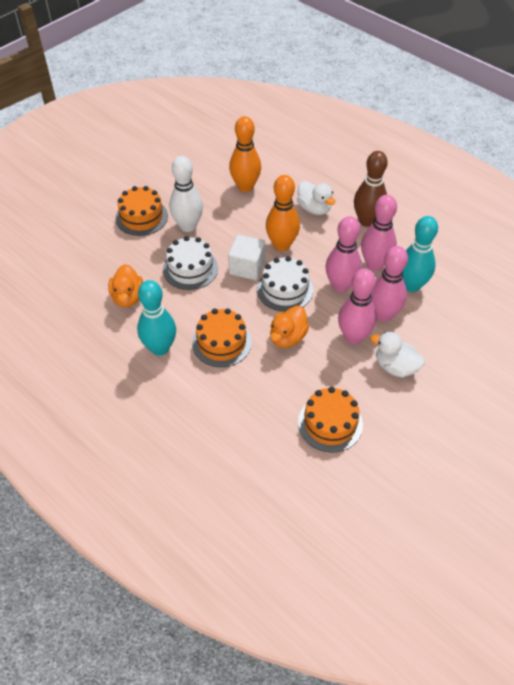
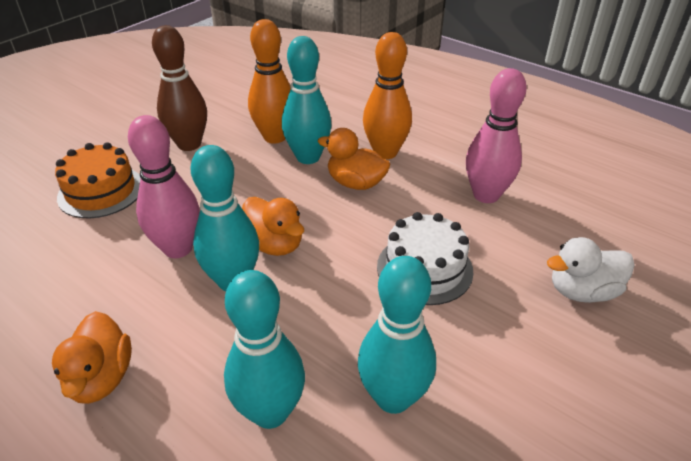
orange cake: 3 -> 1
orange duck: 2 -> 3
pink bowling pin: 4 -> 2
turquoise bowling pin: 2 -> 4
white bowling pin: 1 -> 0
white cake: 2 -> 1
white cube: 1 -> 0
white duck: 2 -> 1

• _THE PROBLEM_:
Every line of the material that holds the word "white" must be found and copied.

• _SOLUTION TO THIS TASK_:
white bowling pin: 1 -> 0
white cake: 2 -> 1
white cube: 1 -> 0
white duck: 2 -> 1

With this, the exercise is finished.